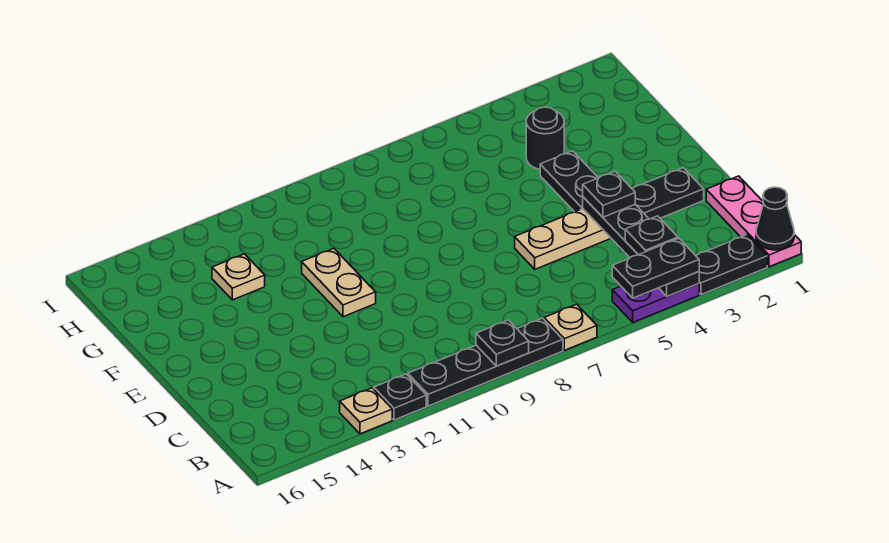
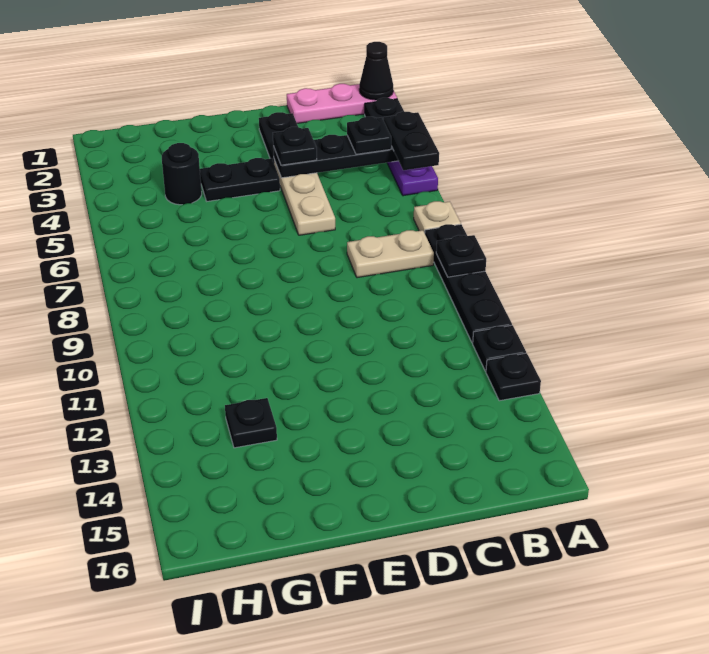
tan plate A13 level 1 -> black plate A13 level 1
tan plate E11:F11 level 1 -> tan plate B8:C8 level 1
tan plate G13 level 1 -> black plate G13 level 1

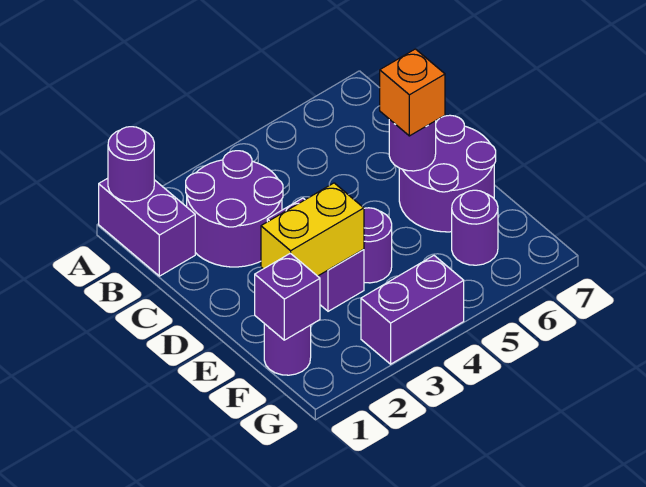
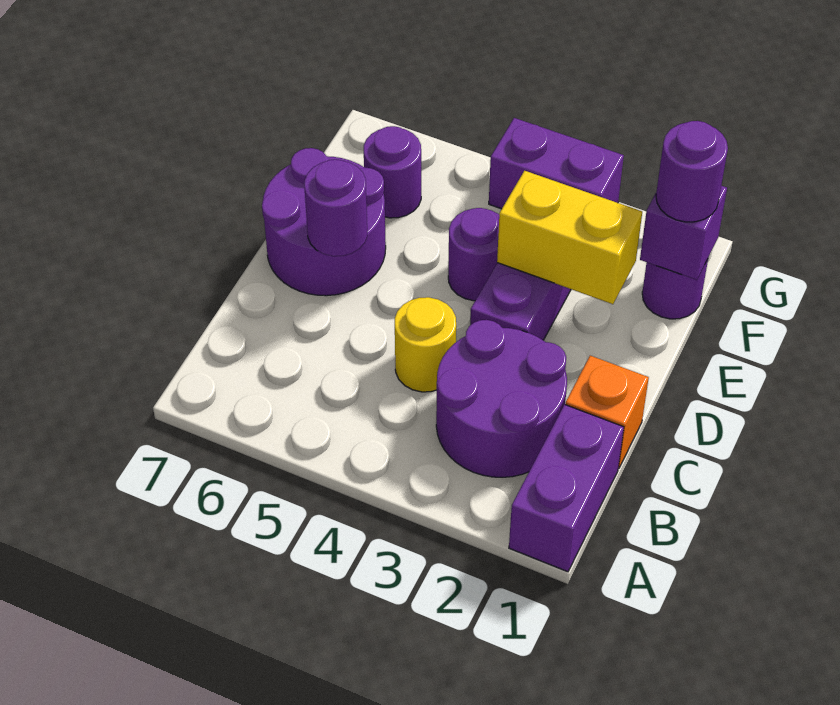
purple round brick A1 level 2 -> purple round brick F1 level 3
none -> yellow round brick C4 level 1
orange brick D6 level 3 -> orange brick C1 level 1

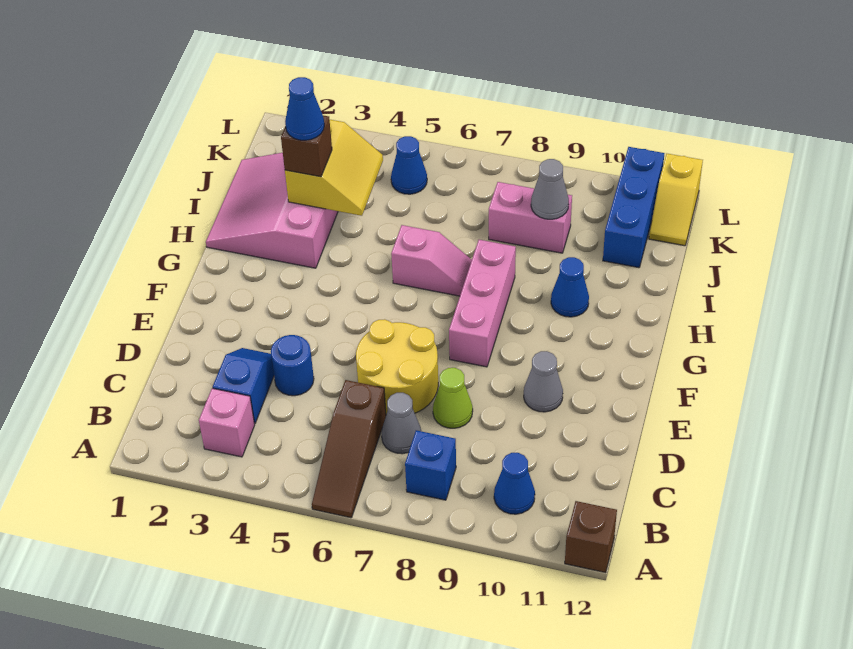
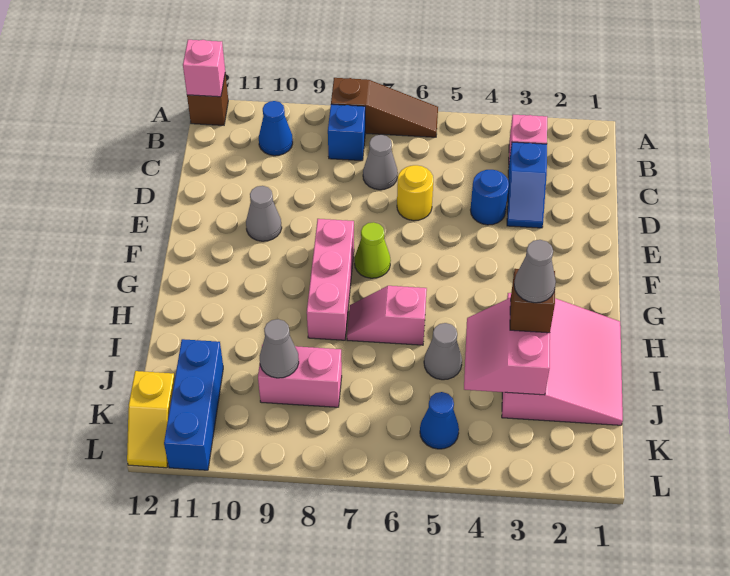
brown slope A6:C6 level 1 top C -> brown slope A6:A8 level 1 top 8
none -> pink brick A12 level 2
yellow round brick D6:E7 level 1 -> yellow round brick D6 level 1
lime cone D8 level 1 -> lime cone F7 level 1
blue cone H10 level 1 -> none
yellow slope I3:J4 level 2 top 3 -> pink slope I3:J4 level 2 top 3
blue cone I3 level 4 -> grey cone I3 level 4
none -> grey cone I5 level 1
yellow slope K12:L12 level 1 top L -> yellow slope K12:L12 level 1 top K

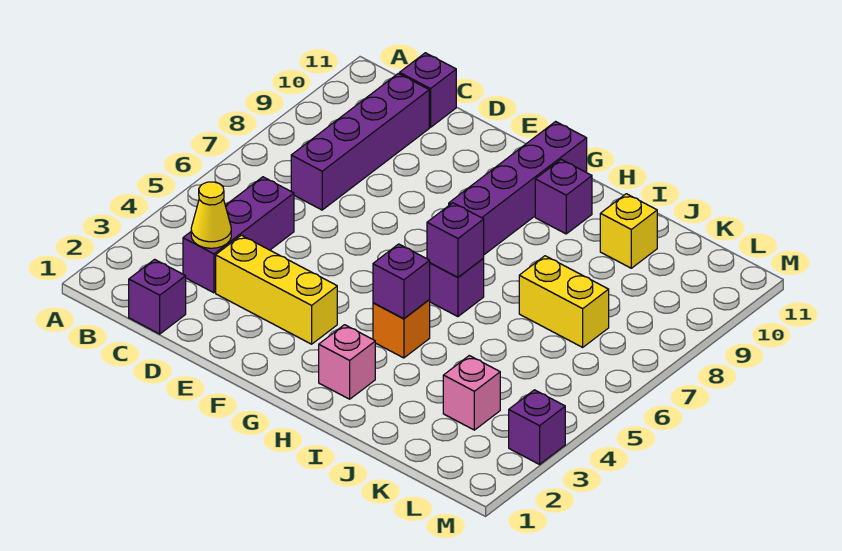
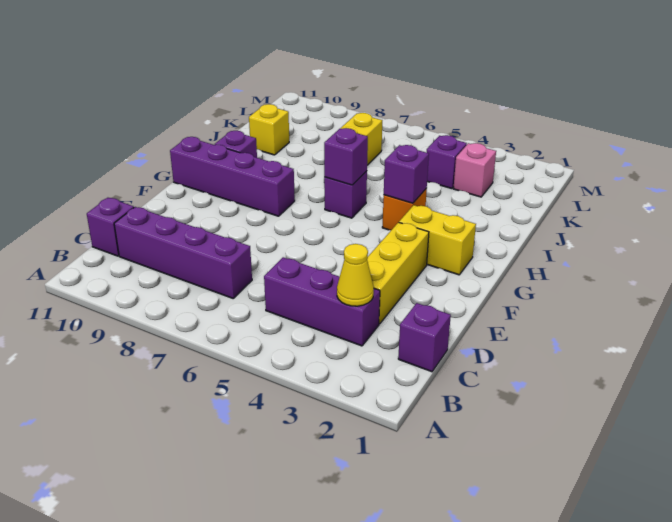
none -> yellow brick G2:G3 level 1
pink brick H2 level 1 -> none
purple brick M3 level 1 -> purple brick K4 level 1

▶ What to do:
Stop at the line containing "none -> yellow brick G2:G3 level 1" and include it. Everything from the first line of the material up to there is to be repeated exactly, leaving out pictures.

▶ Task response:
tan plate A13 level 1 -> black plate A13 level 1
tan plate E11:F11 level 1 -> tan plate B8:C8 level 1
tan plate G13 level 1 -> black plate G13 level 1

purple round brick A1 level 2 -> purple round brick F1 level 3
none -> yellow round brick C4 level 1
orange brick D6 level 3 -> orange brick C1 level 1

brown slope A6:C6 level 1 top C -> brown slope A6:A8 level 1 top 8
none -> pink brick A12 level 2
yellow round brick D6:E7 level 1 -> yellow round brick D6 level 1
lime cone D8 level 1 -> lime cone F7 level 1
blue cone H10 level 1 -> none
yellow slope I3:J4 level 2 top 3 -> pink slope I3:J4 level 2 top 3
blue cone I3 level 4 -> grey cone I3 level 4
none -> grey cone I5 level 1
yellow slope K12:L12 level 1 top L -> yellow slope K12:L12 level 1 top K

none -> yellow brick G2:G3 level 1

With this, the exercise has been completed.